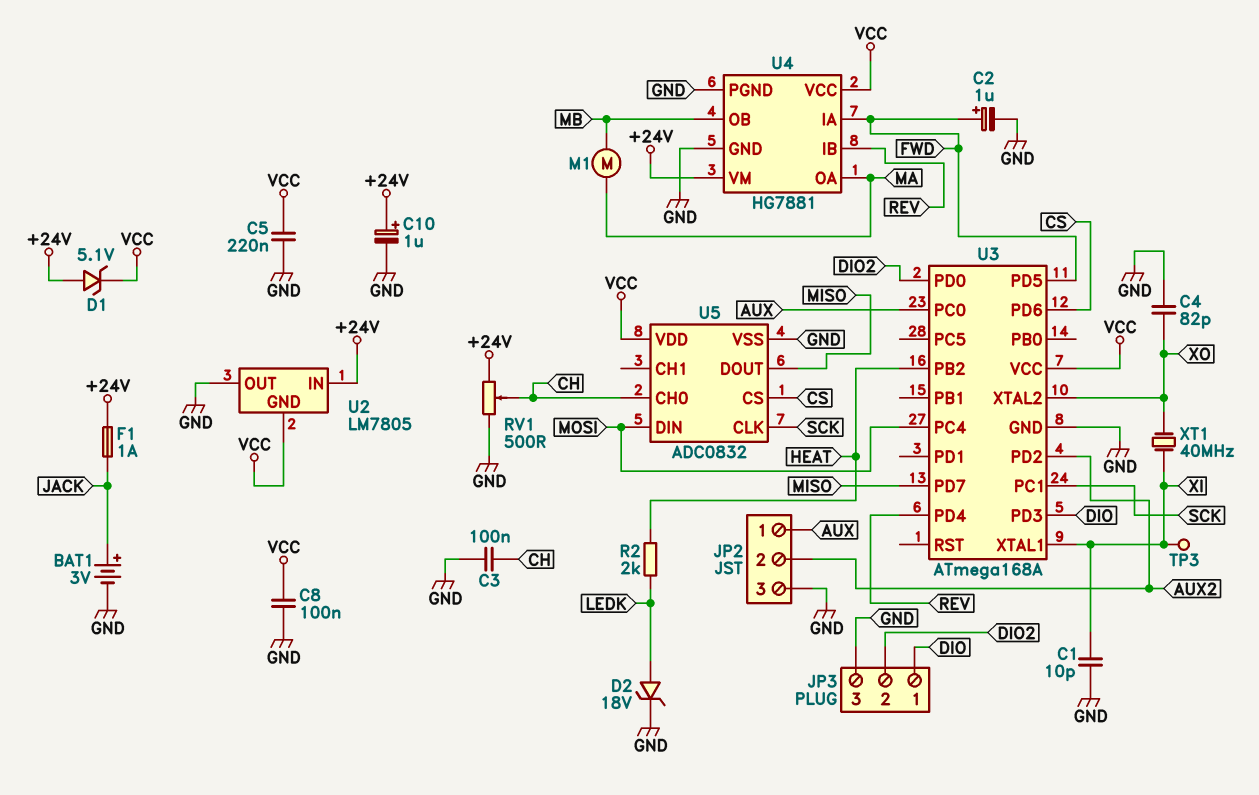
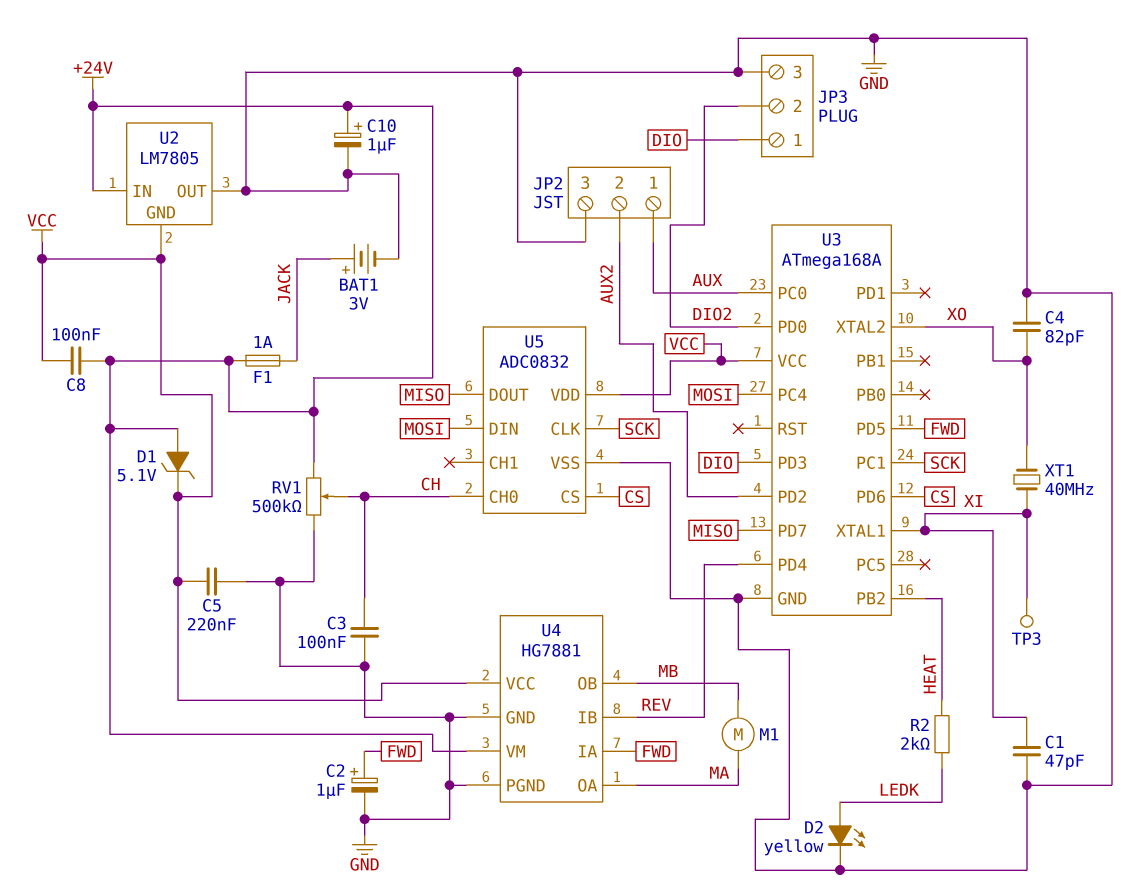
C1: 10pF (GND, XI) -> 47pF (GND, XI)
C8: 100nF (GND, VCC) -> 100nF (+24V, VCC)
D2: zener 18V (A LEDK, K GND) -> LED yellow (A LEDK, K GND)
RV1: 500 (+24V, GND, wiper CH) -> 500k (+24V, GND, wiper CH)

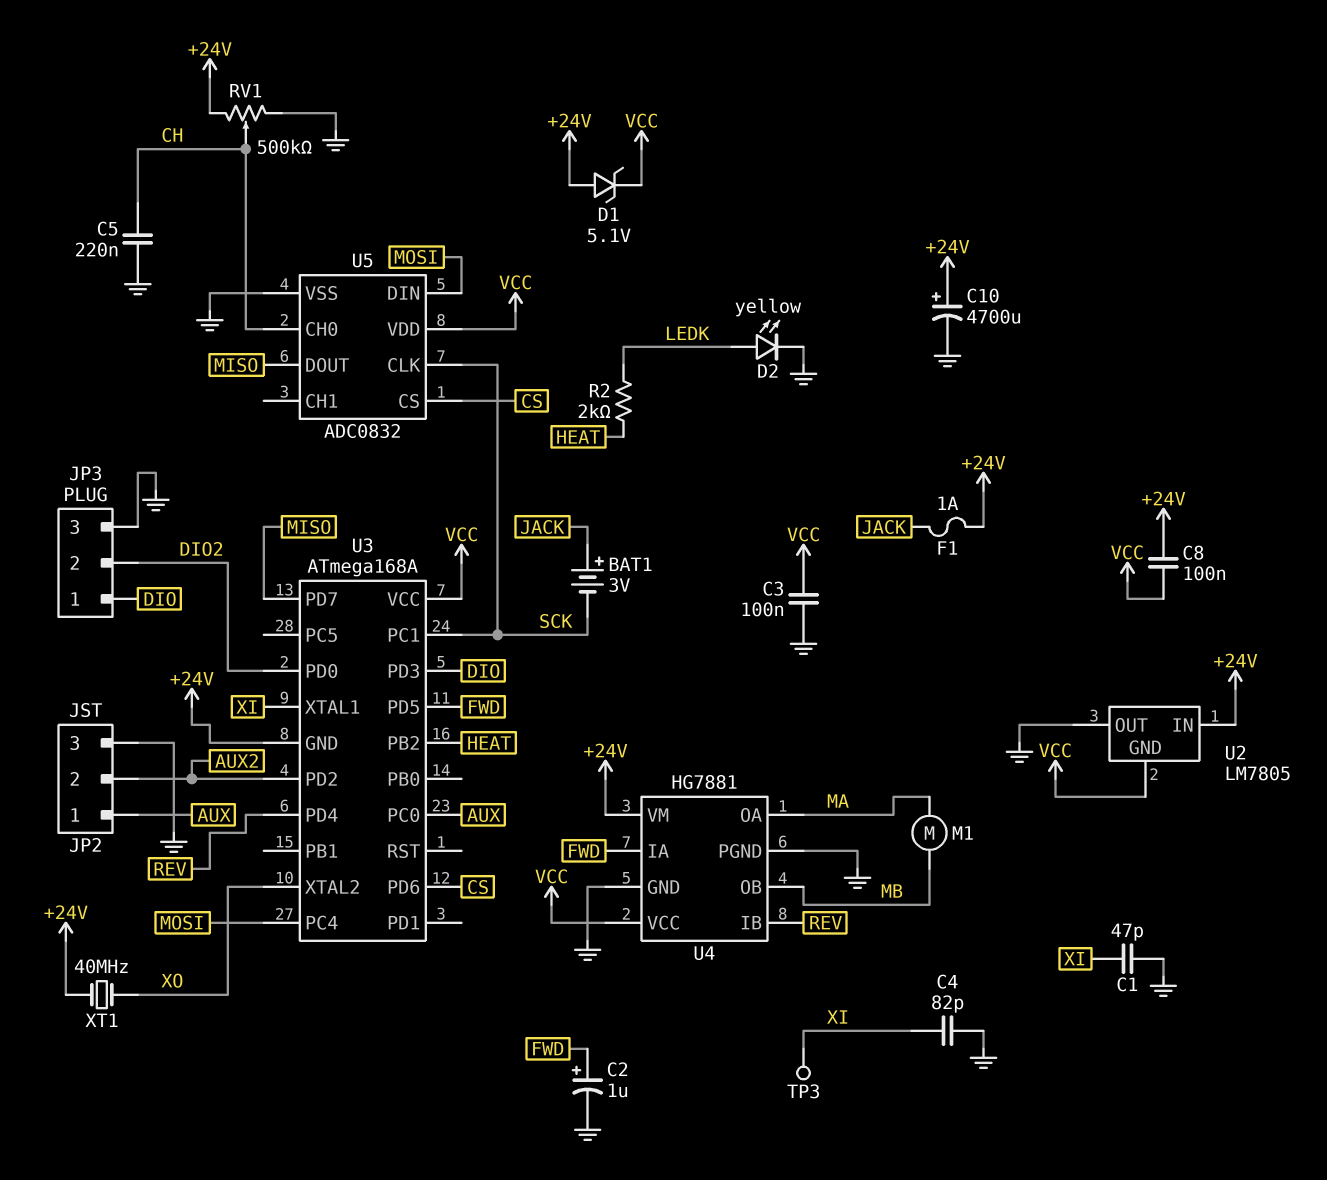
BAT1: 3V (plus JACK, minus GND) -> 3V (plus JACK, minus SCK)
C3: 100nF (CH, GND) -> 100nF (GND, VCC)
C4: 82pF (GND, XO) -> 82pF (GND, XI)
C5: 220nF (GND, VCC) -> 220nF (CH, GND)
C10: 1uF (plus +24V, minus GND) -> 4700uF (plus +24V, minus GND)
U3 pin GND: GND -> +24V
XT1: 40MHz (XI, XO) -> 40MHz (+24V, XO)

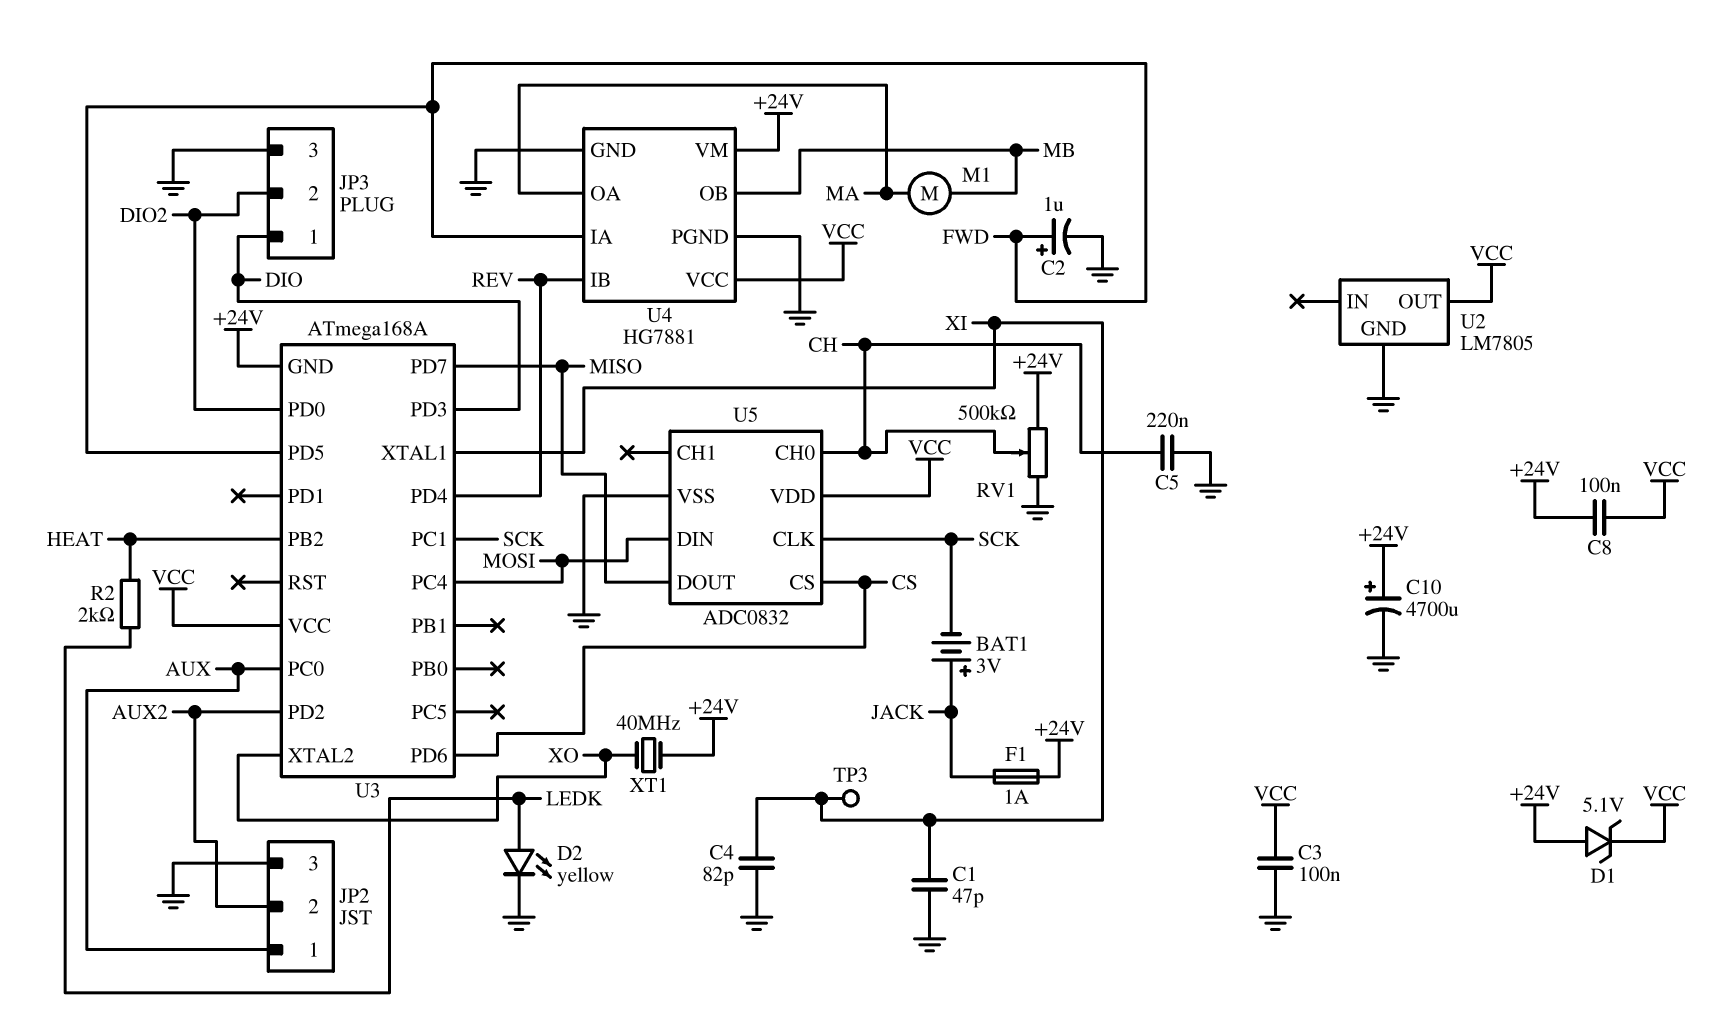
U2 pin GND: VCC -> GND
U2 pin IN: +24V -> none
U2 pin OUT: GND -> VCC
......
# What to produce
Nothing but the pictures is to be left out; the rest of the listing should be copied exactly.

# Problem solution
C1: 10pF (GND, XI) -> 47pF (GND, XI)
C8: 100nF (GND, VCC) -> 100nF (+24V, VCC)
D2: zener 18V (A LEDK, K GND) -> LED yellow (A LEDK, K GND)
RV1: 500 (+24V, GND, wiper CH) -> 500k (+24V, GND, wiper CH)

BAT1: 3V (plus JACK, minus GND) -> 3V (plus JACK, minus SCK)
C3: 100nF (CH, GND) -> 100nF (GND, VCC)
C4: 82pF (GND, XO) -> 82pF (GND, XI)
C5: 220nF (GND, VCC) -> 220nF (CH, GND)
C10: 1uF (plus +24V, minus GND) -> 4700uF (plus +24V, minus GND)
U3 pin GND: GND -> +24V
XT1: 40MHz (XI, XO) -> 40MHz (+24V, XO)

U2 pin GND: VCC -> GND
U2 pin IN: +24V -> none
U2 pin OUT: GND -> VCC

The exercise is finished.